**TO DO**. When you have gone through the records, report how many lines include "black", giving the number and nothing more.

Start of Block

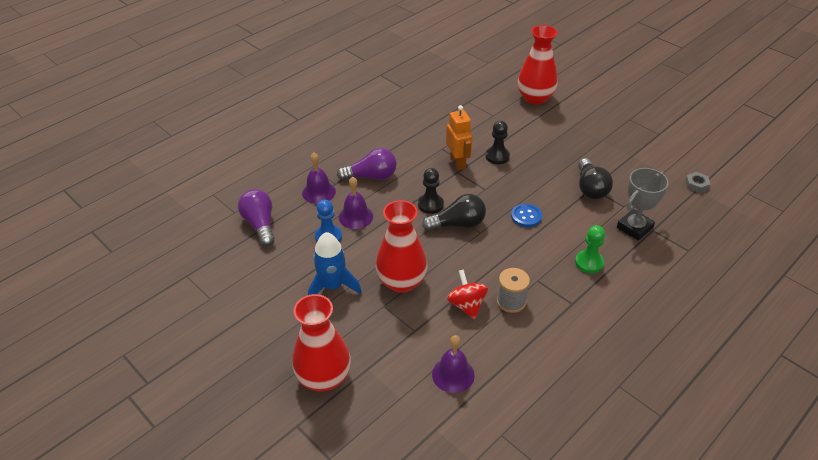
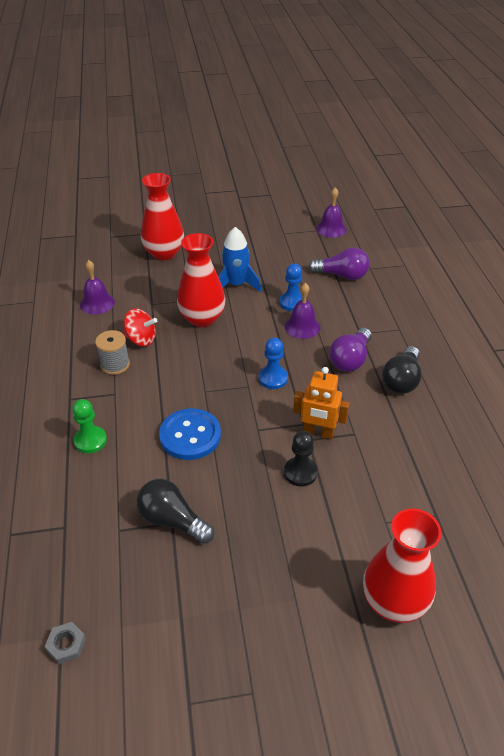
camera: 125 degrees right, 0 degrees up
(319, 192) = (356, 319): purple bell -> purple bell (331, 229)
(430, 204) = (273, 378): black pawn -> blue pawn
(457, 224) = (229, 382): black light bulb -> black light bulb (401, 380)
(526, 216) = (190, 435): blue button -> blue button, size x1.66
(634, 228) = (84, 512): grey trophy -> none

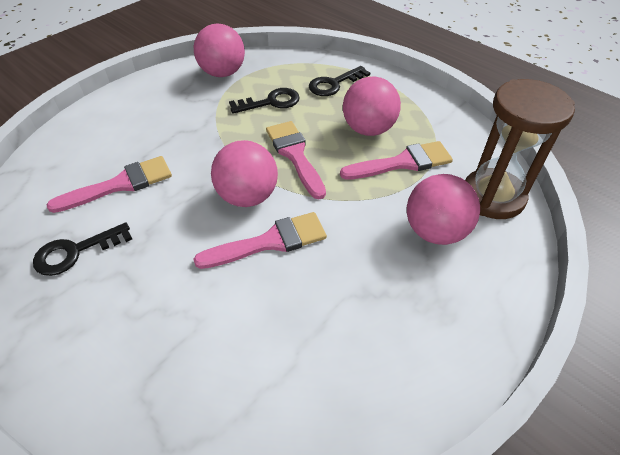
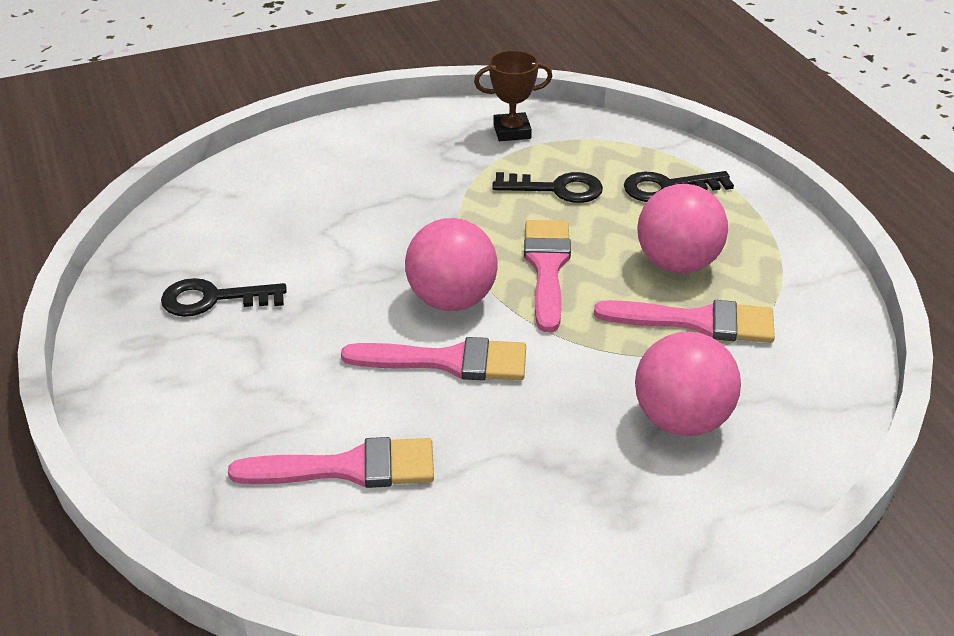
camera: 25 degrees right, 10 degrees down
(120, 184) = (301, 239): pink brush -> pink brush (348, 468)
(223, 73) = (512, 131): pink ball -> brown trophy
(492, 196) = (803, 405): brown hourglass -> none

End of Block

**ANSWER TO THIS TASK**. 2